--- Excerpted records Enclosed Below ---
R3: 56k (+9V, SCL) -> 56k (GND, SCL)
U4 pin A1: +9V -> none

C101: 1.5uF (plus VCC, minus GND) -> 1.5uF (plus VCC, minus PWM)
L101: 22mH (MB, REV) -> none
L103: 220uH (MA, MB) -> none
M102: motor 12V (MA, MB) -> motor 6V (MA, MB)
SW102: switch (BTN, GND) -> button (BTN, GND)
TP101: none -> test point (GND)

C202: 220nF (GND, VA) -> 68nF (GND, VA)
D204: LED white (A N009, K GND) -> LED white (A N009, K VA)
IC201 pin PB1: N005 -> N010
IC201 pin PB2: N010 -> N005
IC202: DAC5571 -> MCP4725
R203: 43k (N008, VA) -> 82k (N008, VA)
--- End of Enclosed Excerpted records ---
The task:
Line by line, write out the records above exactly.

Result below:
R3: 56k (+9V, SCL) -> 56k (GND, SCL)
U4 pin A1: +9V -> none

C101: 1.5uF (plus VCC, minus GND) -> 1.5uF (plus VCC, minus PWM)
L101: 22mH (MB, REV) -> none
L103: 220uH (MA, MB) -> none
M102: motor 12V (MA, MB) -> motor 6V (MA, MB)
SW102: switch (BTN, GND) -> button (BTN, GND)
TP101: none -> test point (GND)

C202: 220nF (GND, VA) -> 68nF (GND, VA)
D204: LED white (A N009, K GND) -> LED white (A N009, K VA)
IC201 pin PB1: N005 -> N010
IC201 pin PB2: N010 -> N005
IC202: DAC5571 -> MCP4725
R203: 43k (N008, VA) -> 82k (N008, VA)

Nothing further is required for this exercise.